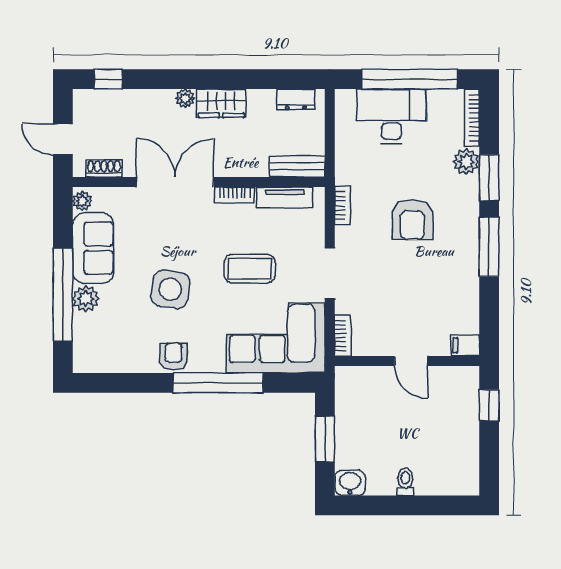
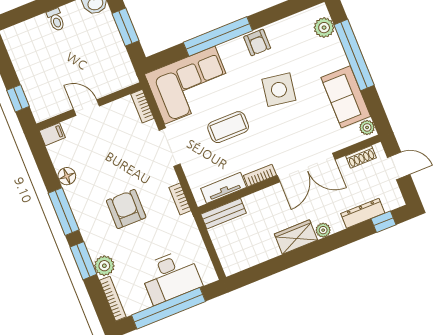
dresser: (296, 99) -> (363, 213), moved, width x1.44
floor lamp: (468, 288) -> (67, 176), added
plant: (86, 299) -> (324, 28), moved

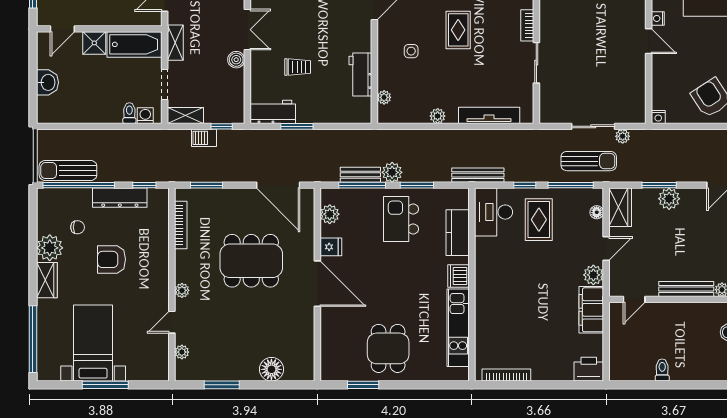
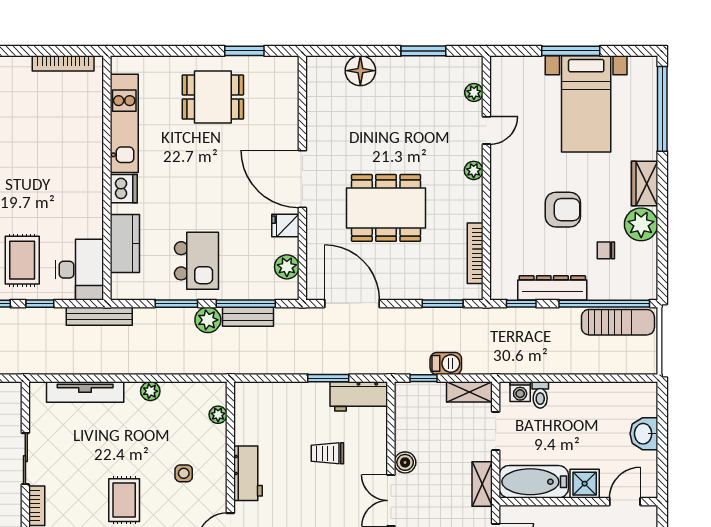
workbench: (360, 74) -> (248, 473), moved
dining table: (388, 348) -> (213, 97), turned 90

*****

▶ **ASSIGNMENT**: The last part of the records is the answer, beginning at the line that holds "workbench: (360, 74) -> (248, 473), moved" and including the final line, repeated exactly.

▶ **ANSWER BOX**:
workbench: (360, 74) -> (248, 473), moved
dining table: (388, 348) -> (213, 97), turned 90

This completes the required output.